◆ The problem: Return, exactly as written, every line from the first line of the data below through the line that contains "(407, 257) = (347, 257): brown".

[Scene edit records]
▼▼▼
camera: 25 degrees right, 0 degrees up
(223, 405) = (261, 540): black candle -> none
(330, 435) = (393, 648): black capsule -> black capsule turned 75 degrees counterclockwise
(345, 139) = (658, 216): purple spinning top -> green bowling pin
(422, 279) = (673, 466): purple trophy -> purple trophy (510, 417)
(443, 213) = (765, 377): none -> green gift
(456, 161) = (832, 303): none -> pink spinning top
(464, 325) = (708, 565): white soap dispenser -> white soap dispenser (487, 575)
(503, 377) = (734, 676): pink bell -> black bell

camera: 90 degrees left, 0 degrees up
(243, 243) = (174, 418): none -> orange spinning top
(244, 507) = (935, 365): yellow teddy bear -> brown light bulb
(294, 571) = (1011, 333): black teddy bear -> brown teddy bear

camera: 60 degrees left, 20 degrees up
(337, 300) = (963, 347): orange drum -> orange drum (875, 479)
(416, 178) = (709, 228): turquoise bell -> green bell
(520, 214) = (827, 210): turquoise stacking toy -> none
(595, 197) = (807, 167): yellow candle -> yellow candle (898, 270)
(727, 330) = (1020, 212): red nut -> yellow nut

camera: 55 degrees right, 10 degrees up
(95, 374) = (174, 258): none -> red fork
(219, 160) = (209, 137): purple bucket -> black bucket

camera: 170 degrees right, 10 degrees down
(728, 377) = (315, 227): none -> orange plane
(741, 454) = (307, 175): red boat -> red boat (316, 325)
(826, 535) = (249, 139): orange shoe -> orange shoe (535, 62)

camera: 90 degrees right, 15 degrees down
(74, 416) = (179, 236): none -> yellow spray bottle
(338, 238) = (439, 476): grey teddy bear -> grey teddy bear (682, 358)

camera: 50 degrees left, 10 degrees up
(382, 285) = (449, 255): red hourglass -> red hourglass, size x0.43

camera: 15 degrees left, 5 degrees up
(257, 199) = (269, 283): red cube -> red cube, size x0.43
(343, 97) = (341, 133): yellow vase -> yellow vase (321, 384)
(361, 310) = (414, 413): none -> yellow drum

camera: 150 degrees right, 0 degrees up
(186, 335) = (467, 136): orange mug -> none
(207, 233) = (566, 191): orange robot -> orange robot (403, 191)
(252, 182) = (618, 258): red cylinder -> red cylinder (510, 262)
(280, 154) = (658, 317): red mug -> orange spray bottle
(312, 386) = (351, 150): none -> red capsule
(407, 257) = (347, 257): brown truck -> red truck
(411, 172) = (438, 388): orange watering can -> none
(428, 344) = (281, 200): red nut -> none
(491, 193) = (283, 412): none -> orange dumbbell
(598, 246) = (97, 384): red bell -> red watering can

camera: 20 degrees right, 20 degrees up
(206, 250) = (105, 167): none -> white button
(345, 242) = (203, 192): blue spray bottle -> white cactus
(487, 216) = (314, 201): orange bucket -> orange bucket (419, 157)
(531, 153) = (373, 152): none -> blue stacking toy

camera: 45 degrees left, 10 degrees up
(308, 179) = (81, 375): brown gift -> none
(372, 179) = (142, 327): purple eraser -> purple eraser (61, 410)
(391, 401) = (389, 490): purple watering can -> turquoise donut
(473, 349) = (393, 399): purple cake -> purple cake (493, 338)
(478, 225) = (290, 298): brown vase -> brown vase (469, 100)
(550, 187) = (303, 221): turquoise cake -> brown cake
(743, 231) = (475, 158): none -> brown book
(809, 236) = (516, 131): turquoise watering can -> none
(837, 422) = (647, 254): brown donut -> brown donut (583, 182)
▲▲▲
◆ Answer space:
camera: 25 degrees right, 0 degrees up
(223, 405) = (261, 540): black candle -> none
(330, 435) = (393, 648): black capsule -> black capsule turned 75 degrees counterclockwise
(345, 139) = (658, 216): purple spinning top -> green bowling pin
(422, 279) = (673, 466): purple trophy -> purple trophy (510, 417)
(443, 213) = (765, 377): none -> green gift
(456, 161) = (832, 303): none -> pink spinning top
(464, 325) = (708, 565): white soap dispenser -> white soap dispenser (487, 575)
(503, 377) = (734, 676): pink bell -> black bell

camera: 90 degrees left, 0 degrees up
(243, 243) = (174, 418): none -> orange spinning top
(244, 507) = (935, 365): yellow teddy bear -> brown light bulb
(294, 571) = (1011, 333): black teddy bear -> brown teddy bear

camera: 60 degrees left, 20 degrees up
(337, 300) = (963, 347): orange drum -> orange drum (875, 479)
(416, 178) = (709, 228): turquoise bell -> green bell
(520, 214) = (827, 210): turquoise stacking toy -> none
(595, 197) = (807, 167): yellow candle -> yellow candle (898, 270)
(727, 330) = (1020, 212): red nut -> yellow nut

camera: 55 degrees right, 10 degrees up
(95, 374) = (174, 258): none -> red fork
(219, 160) = (209, 137): purple bucket -> black bucket

camera: 170 degrees right, 10 degrees down
(728, 377) = (315, 227): none -> orange plane
(741, 454) = (307, 175): red boat -> red boat (316, 325)
(826, 535) = (249, 139): orange shoe -> orange shoe (535, 62)

camera: 90 degrees right, 15 degrees down
(74, 416) = (179, 236): none -> yellow spray bottle
(338, 238) = (439, 476): grey teddy bear -> grey teddy bear (682, 358)

camera: 50 degrees left, 10 degrees up
(382, 285) = (449, 255): red hourglass -> red hourglass, size x0.43

camera: 15 degrees left, 5 degrees up
(257, 199) = (269, 283): red cube -> red cube, size x0.43
(343, 97) = (341, 133): yellow vase -> yellow vase (321, 384)
(361, 310) = (414, 413): none -> yellow drum

camera: 150 degrees right, 0 degrees up
(186, 335) = (467, 136): orange mug -> none
(207, 233) = (566, 191): orange robot -> orange robot (403, 191)
(252, 182) = (618, 258): red cylinder -> red cylinder (510, 262)
(280, 154) = (658, 317): red mug -> orange spray bottle
(312, 386) = (351, 150): none -> red capsule
(407, 257) = (347, 257): brown truck -> red truck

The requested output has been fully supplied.